Target position records:
------------------------------------------------
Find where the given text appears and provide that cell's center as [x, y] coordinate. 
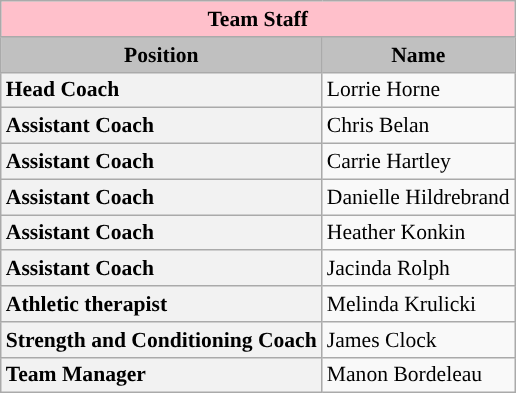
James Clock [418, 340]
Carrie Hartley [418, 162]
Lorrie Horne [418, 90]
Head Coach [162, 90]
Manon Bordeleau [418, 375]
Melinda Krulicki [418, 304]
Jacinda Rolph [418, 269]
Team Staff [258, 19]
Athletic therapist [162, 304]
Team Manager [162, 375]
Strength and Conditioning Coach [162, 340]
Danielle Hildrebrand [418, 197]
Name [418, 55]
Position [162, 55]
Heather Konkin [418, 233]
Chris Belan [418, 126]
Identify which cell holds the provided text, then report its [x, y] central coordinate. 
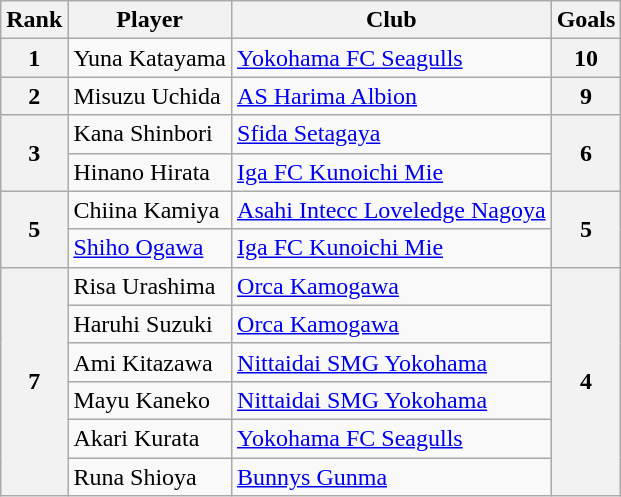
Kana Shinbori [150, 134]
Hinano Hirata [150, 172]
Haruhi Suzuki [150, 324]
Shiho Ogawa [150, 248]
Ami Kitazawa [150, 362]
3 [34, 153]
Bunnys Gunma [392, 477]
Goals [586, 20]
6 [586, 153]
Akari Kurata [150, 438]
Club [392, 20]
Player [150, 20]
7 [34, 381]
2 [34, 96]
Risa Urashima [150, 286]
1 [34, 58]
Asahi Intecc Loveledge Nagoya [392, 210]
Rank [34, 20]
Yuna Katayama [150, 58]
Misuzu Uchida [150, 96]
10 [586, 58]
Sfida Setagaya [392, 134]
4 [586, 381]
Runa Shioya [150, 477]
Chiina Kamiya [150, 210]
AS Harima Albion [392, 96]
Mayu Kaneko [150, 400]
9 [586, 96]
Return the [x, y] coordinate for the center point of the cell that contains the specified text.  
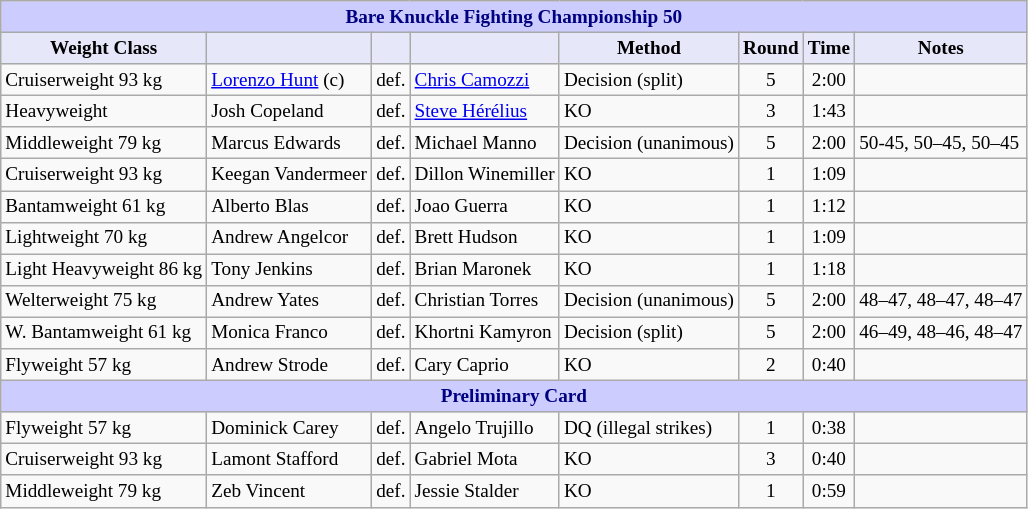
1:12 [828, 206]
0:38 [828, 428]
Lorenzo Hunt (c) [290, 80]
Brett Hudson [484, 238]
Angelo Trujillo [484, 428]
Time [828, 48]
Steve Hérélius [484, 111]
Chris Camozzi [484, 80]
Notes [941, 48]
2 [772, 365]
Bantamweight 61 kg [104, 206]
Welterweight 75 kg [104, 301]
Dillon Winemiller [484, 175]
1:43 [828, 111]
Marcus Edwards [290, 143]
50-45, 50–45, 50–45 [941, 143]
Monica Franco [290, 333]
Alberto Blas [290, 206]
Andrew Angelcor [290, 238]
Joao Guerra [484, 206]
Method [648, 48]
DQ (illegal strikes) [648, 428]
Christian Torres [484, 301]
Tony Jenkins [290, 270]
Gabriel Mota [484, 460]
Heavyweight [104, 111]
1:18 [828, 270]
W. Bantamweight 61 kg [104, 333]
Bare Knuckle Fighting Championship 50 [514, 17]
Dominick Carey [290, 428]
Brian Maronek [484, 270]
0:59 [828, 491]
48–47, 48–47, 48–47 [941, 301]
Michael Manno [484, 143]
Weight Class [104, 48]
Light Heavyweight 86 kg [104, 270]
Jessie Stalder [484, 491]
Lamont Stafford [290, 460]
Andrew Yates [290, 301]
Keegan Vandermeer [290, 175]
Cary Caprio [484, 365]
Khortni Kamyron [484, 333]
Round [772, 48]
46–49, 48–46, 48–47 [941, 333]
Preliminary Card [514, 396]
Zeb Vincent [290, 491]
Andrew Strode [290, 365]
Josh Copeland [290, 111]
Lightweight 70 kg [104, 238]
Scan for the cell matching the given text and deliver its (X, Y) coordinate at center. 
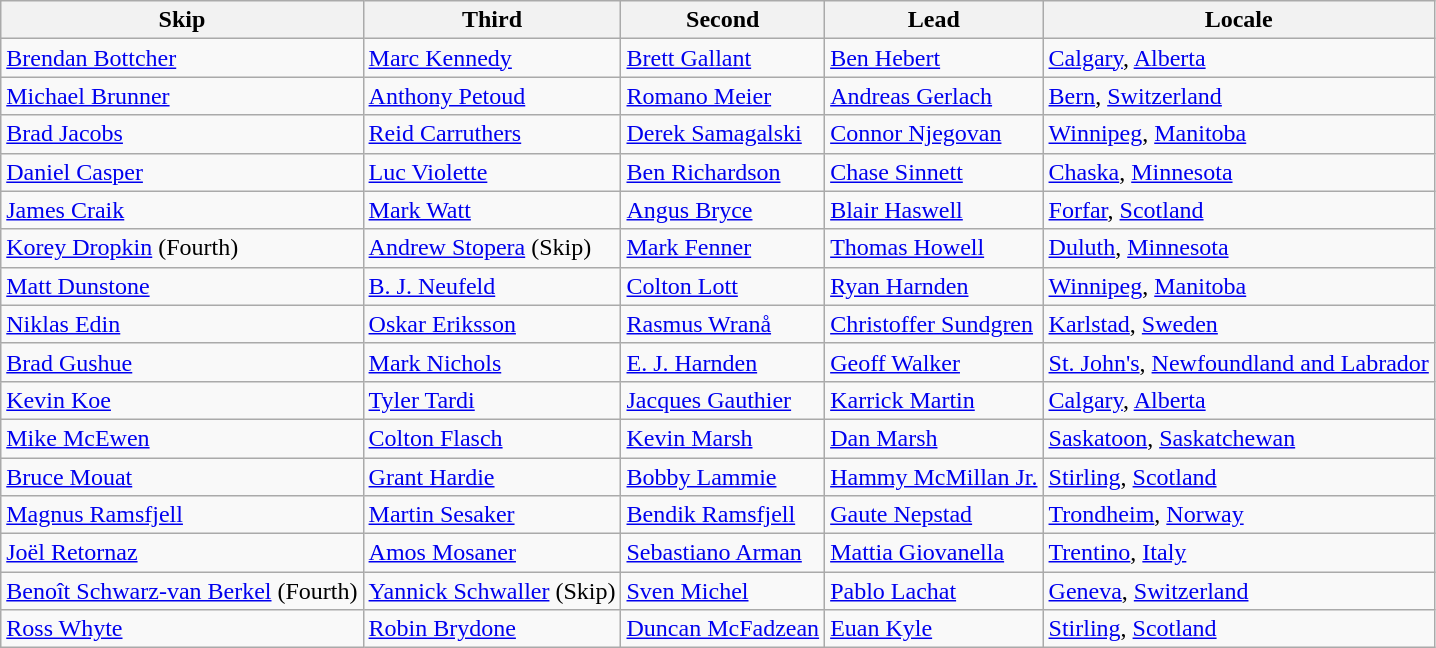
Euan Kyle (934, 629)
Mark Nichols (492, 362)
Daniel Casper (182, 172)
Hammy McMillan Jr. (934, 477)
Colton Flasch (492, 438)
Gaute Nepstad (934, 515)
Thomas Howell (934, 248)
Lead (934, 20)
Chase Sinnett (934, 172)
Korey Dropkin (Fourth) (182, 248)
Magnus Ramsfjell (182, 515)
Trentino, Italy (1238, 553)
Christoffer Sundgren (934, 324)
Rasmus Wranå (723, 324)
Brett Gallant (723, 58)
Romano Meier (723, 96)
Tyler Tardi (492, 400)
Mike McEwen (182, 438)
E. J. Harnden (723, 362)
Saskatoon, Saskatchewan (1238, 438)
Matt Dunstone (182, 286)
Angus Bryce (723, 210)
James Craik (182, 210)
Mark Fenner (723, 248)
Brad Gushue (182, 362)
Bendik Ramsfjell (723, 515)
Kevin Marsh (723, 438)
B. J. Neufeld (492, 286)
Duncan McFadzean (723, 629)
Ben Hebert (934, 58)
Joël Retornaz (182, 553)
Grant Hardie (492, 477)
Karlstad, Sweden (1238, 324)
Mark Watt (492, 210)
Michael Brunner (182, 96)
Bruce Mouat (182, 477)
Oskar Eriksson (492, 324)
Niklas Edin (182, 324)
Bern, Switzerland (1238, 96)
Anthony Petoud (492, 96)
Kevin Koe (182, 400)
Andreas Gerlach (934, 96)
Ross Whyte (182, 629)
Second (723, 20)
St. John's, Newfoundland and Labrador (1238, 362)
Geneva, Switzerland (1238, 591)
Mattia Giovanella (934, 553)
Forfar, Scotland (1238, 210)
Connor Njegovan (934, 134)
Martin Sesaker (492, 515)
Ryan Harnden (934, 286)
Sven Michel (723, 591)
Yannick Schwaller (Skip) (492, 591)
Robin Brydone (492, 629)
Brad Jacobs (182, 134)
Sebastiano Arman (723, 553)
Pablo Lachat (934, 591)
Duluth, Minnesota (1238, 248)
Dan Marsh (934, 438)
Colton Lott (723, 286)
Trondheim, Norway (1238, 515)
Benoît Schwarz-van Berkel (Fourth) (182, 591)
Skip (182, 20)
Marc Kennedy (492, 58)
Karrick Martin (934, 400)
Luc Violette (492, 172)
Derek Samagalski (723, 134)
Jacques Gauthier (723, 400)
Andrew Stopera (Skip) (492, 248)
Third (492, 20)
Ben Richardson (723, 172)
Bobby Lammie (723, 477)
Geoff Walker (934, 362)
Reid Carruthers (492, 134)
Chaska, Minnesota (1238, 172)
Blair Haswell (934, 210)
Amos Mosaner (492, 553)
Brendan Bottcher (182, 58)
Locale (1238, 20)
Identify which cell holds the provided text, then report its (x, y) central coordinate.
------------------------------------------------
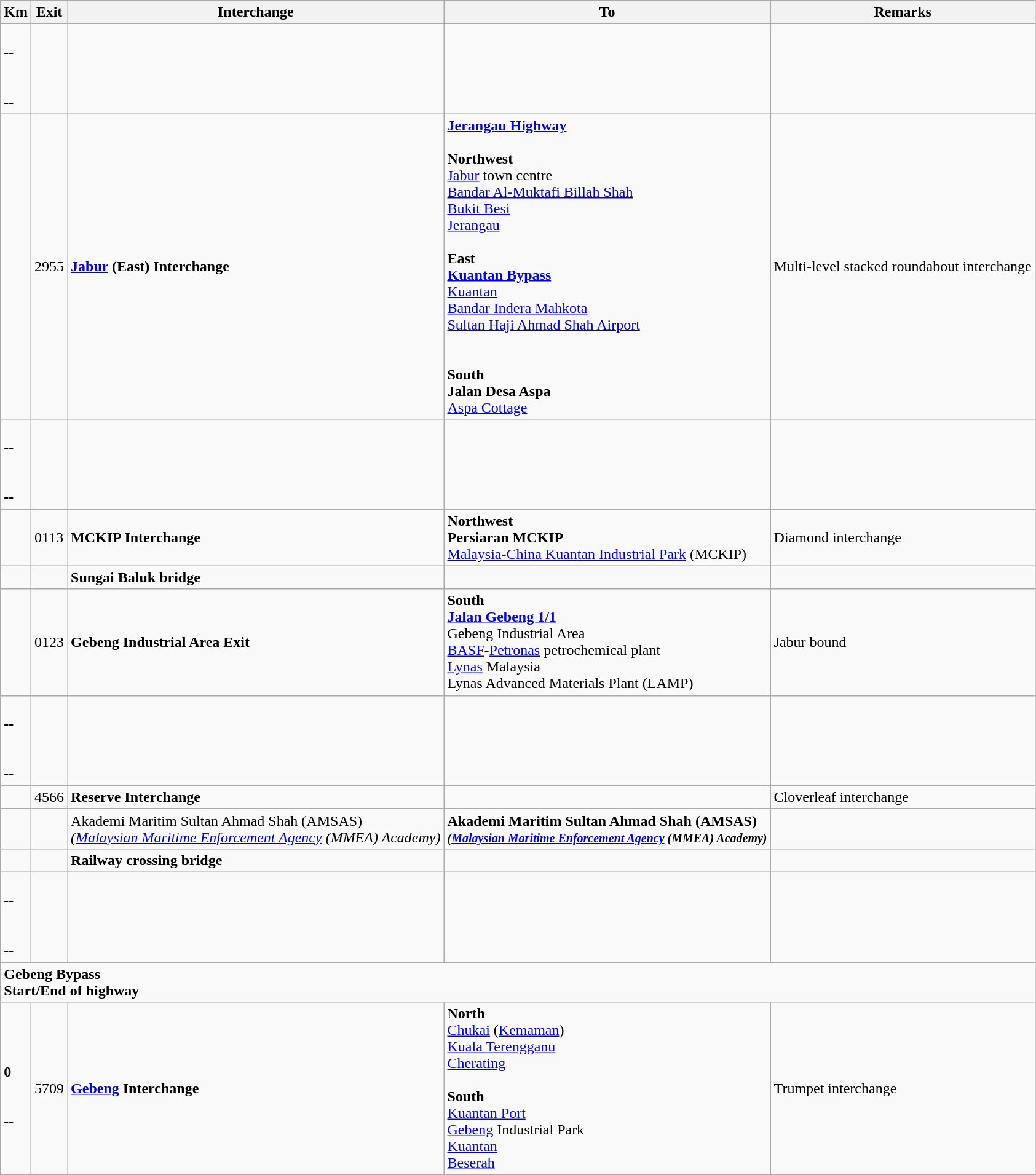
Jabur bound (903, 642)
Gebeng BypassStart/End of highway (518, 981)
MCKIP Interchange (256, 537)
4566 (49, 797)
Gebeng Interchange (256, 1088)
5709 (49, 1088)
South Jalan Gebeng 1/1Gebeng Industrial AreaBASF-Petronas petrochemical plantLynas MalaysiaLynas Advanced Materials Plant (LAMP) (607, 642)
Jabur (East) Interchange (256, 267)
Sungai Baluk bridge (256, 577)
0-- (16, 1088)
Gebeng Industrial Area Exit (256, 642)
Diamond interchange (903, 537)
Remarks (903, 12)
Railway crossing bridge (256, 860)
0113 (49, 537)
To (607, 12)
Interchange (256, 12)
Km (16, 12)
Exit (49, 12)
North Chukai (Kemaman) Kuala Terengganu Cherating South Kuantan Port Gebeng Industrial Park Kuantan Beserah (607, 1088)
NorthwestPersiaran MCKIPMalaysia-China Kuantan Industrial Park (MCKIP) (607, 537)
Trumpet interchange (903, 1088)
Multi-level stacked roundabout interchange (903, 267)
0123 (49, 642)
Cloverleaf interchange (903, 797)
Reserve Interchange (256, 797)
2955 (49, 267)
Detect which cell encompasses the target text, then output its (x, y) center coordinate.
------------------------------------------------
▶ [WORK INSTRUCTIONS]:
List the lines from the line with "Euan Kyle (934, 629)" to the line with "Ross Whyte (182, 629)", both included, as a JSON array of strings with one string per line and blank lines omitted.

▶ [EXERCISE SOLUTION]:
[
  "Euan Kyle (934, 629)",
  "Mark Nichols (492, 362)",
  "Daniel Casper (182, 172)",
  "Hammy McMillan Jr. (934, 477)",
  "Colton Flasch (492, 438)",
  "Gaute Nepstad (934, 515)",
  "Thomas Howell (934, 248)",
  "Lead (934, 20)",
  "Chase Sinnett (934, 172)",
  "Korey Dropkin (Fourth) (182, 248)",
  "Magnus Ramsfjell (182, 515)",
  "Trentino, Italy (1238, 553)",
  "Christoffer Sundgren (934, 324)",
  "Rasmus Wranå (723, 324)",
  "Brett Gallant (723, 58)",
  "Romano Meier (723, 96)",
  "Tyler Tardi (492, 400)",
  "Mike McEwen (182, 438)",
  "E. J. Harnden (723, 362)",
  "Saskatoon, Saskatchewan (1238, 438)",
  "Matt Dunstone (182, 286)",
  "Angus Bryce (723, 210)",
  "James Craik (182, 210)",
  "Mark Fenner (723, 248)",
  "Brad Gushue (182, 362)",
  "Bendik Ramsfjell (723, 515)",
  "Kevin Marsh (723, 438)",
  "B. J. Neufeld (492, 286)",
  "Duncan McFadzean (723, 629)",
  "Ben Hebert (934, 58)",
  "Joël Retornaz (182, 553)",
  "Grant Hardie (492, 477)",
  "Karlstad, Sweden (1238, 324)",
  "Mark Watt (492, 210)",
  "Michael Brunner (182, 96)",
  "Bruce Mouat (182, 477)",
  "Oskar Eriksson (492, 324)",
  "Niklas Edin (182, 324)",
  "Bern, Switzerland (1238, 96)",
  "Anthony Petoud (492, 96)",
  "Kevin Koe (182, 400)",
  "Andreas Gerlach (934, 96)",
  "Ross Whyte (182, 629)"
]